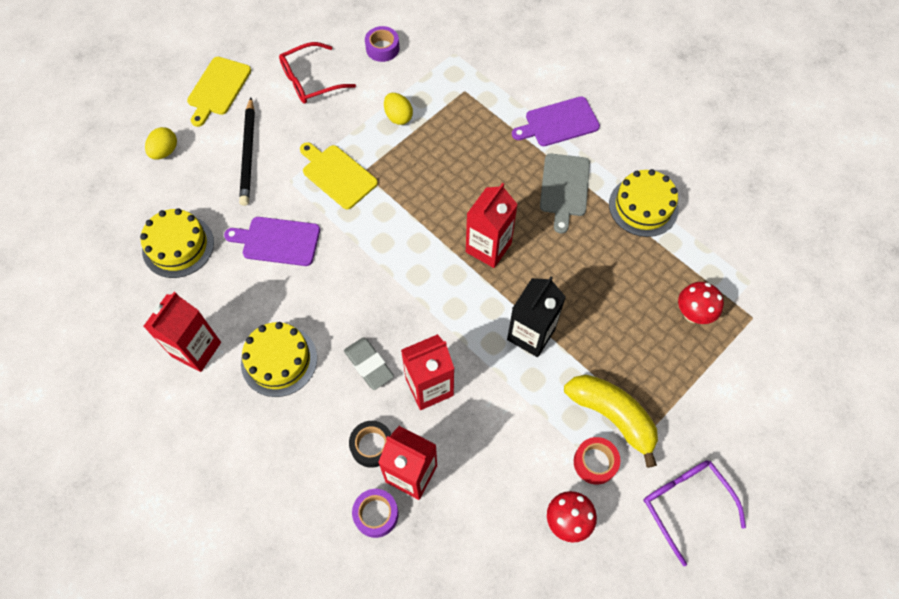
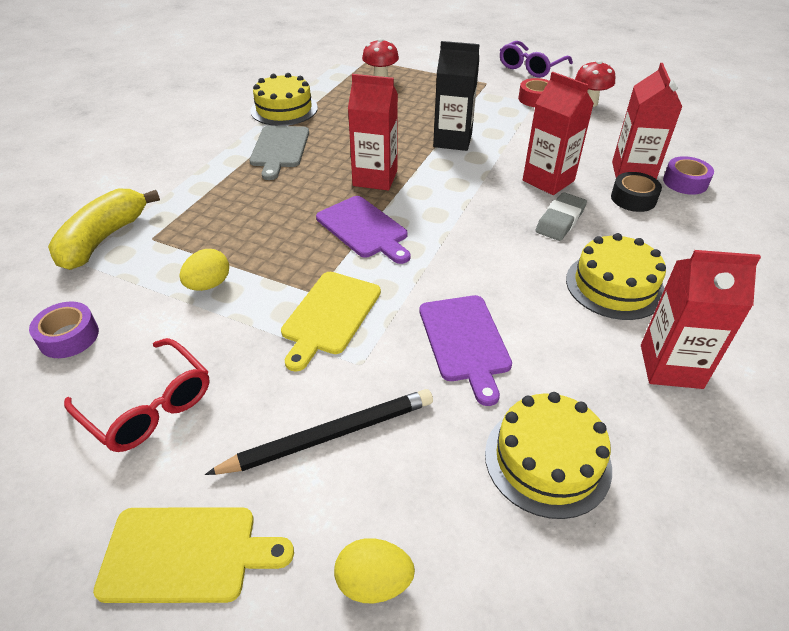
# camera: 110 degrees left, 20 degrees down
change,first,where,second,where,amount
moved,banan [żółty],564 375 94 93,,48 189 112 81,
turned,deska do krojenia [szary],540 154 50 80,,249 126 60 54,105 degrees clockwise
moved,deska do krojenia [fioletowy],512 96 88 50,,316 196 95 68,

===

» What is needed:
The lines to reproduce run from the one that contains "change,first,where,second,where,amount" through the last line above; copy them exactly.

» Response to this task:
change,first,where,second,where,amount
moved,banan [żółty],564 375 94 93,,48 189 112 81,
turned,deska do krojenia [szary],540 154 50 80,,249 126 60 54,105 degrees clockwise
moved,deska do krojenia [fioletowy],512 96 88 50,,316 196 95 68,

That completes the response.